• **Working data**

*** Block opens ***

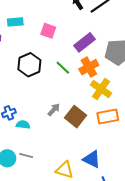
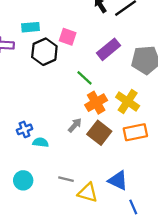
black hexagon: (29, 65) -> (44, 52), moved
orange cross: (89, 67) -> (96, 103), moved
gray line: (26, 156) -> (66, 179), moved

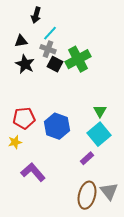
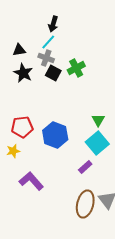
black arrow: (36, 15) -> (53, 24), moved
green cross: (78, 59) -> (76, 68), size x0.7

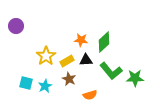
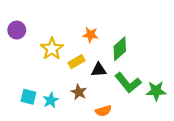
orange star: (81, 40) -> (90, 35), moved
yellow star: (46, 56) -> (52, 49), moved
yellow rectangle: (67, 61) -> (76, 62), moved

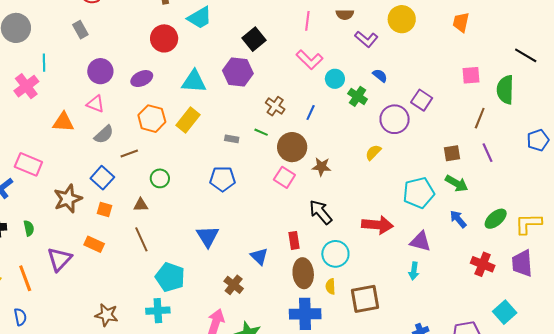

*** Block closes ***
*** Block opens ***

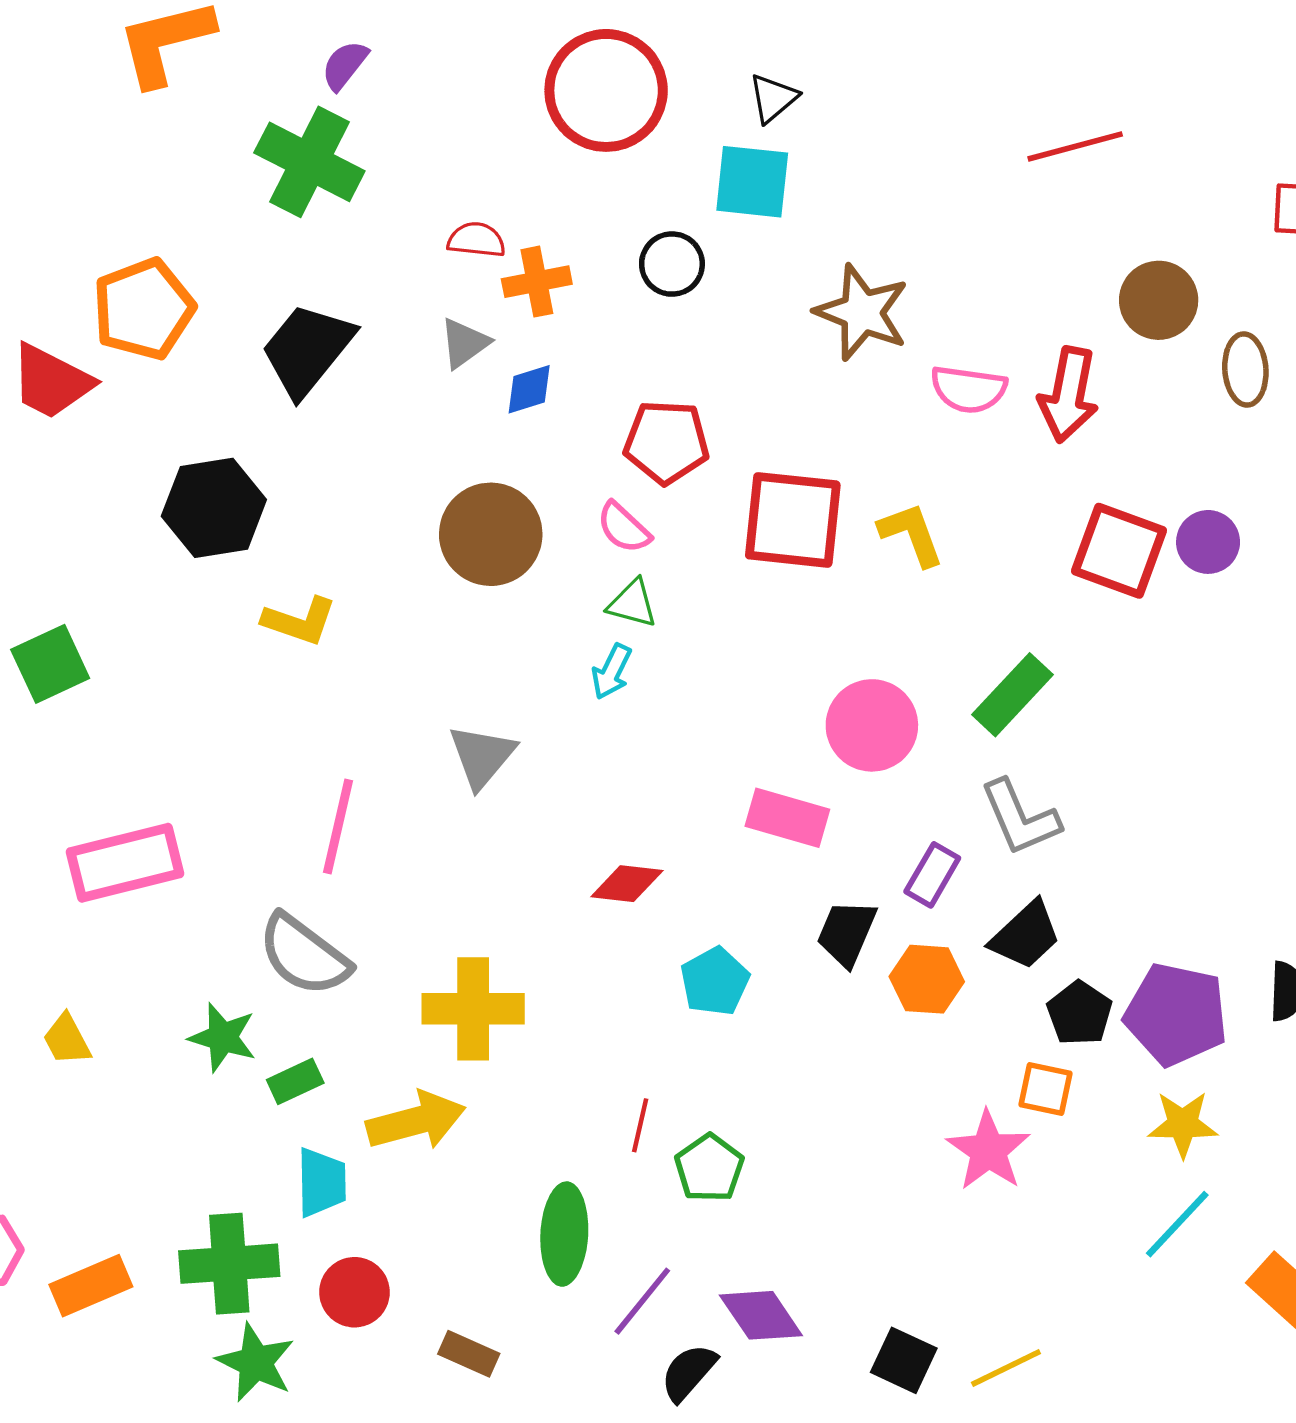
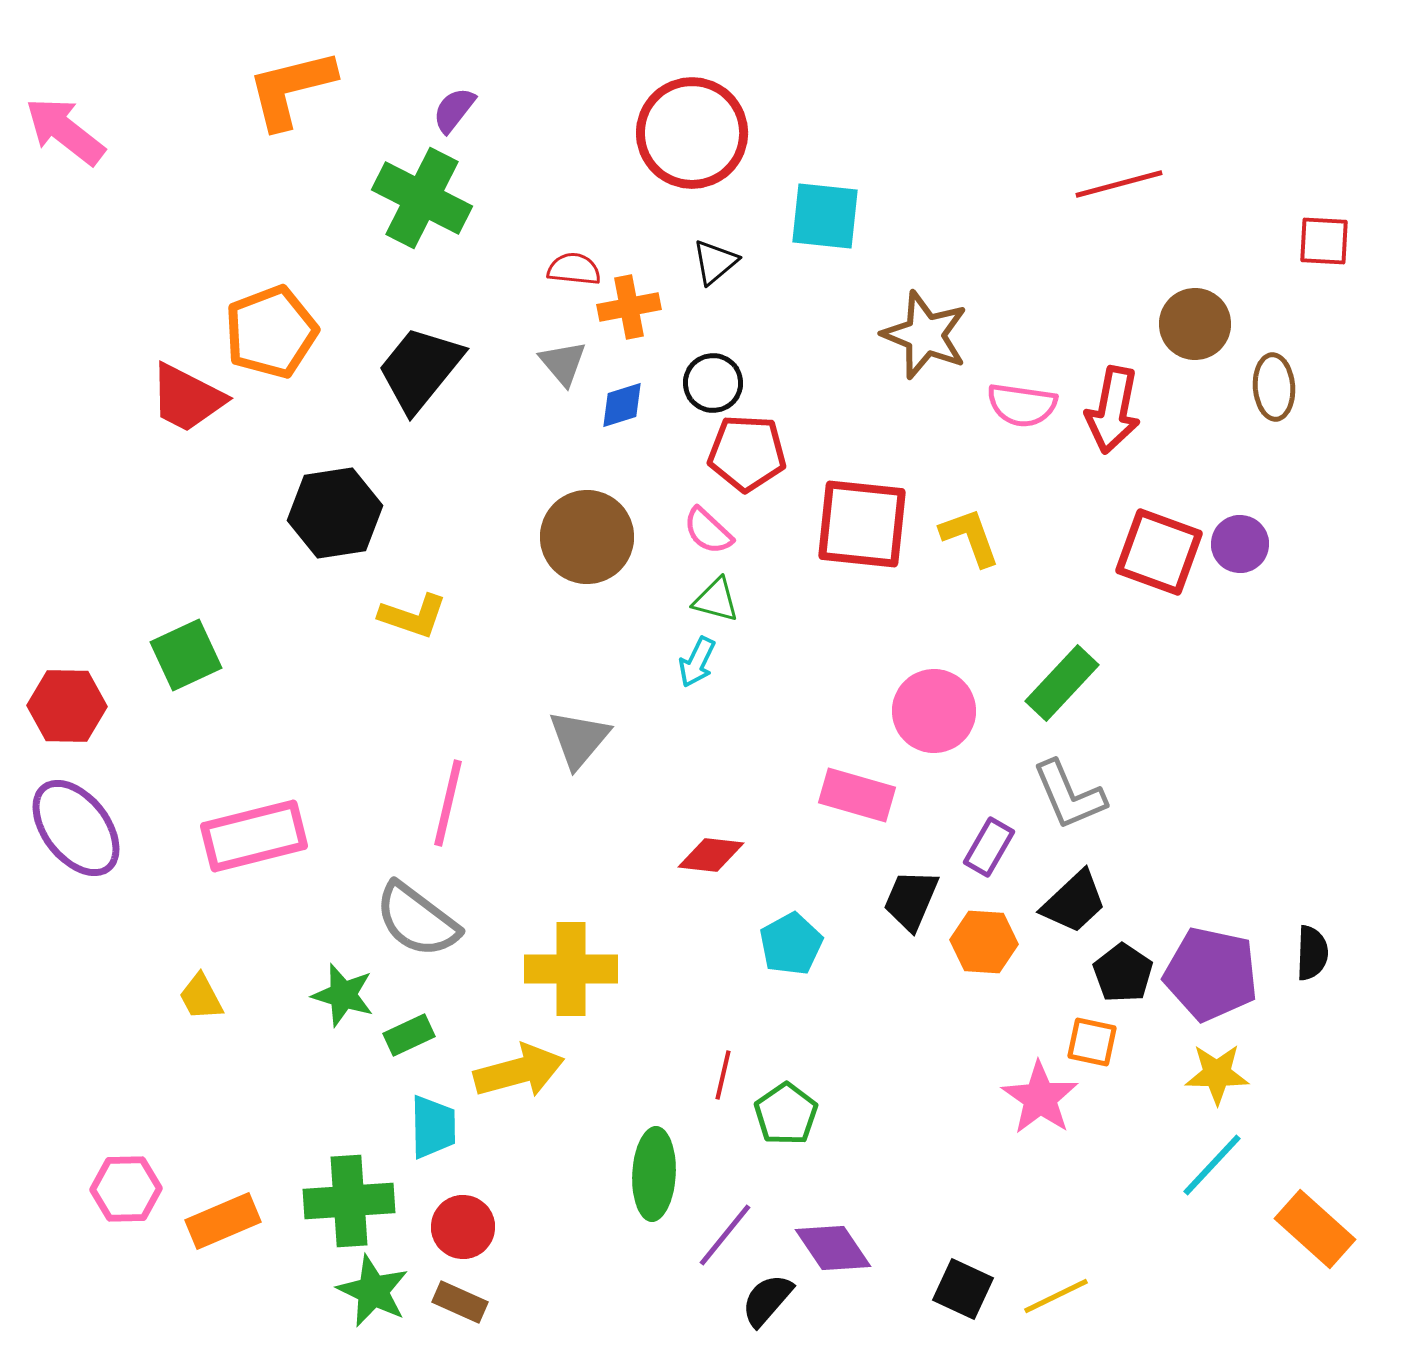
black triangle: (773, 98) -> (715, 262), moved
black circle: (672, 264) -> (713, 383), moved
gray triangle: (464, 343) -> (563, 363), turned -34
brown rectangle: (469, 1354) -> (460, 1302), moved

*** Block closes ***

• **Work to be completed**
Out of the records above, return only the lines from the one with "black hexagon: (29, 65) -> (44, 52), moved" through the one with "yellow rectangle: (67, 61) -> (76, 62), moved", exactly, and none of the pictures.

• **Result of this exercise**
black hexagon: (29, 65) -> (44, 52), moved
orange cross: (89, 67) -> (96, 103), moved
gray line: (26, 156) -> (66, 179), moved

black arrow: (36, 15) -> (53, 24), moved
green cross: (78, 59) -> (76, 68), size x0.7

orange star: (81, 40) -> (90, 35), moved
yellow star: (46, 56) -> (52, 49), moved
yellow rectangle: (67, 61) -> (76, 62), moved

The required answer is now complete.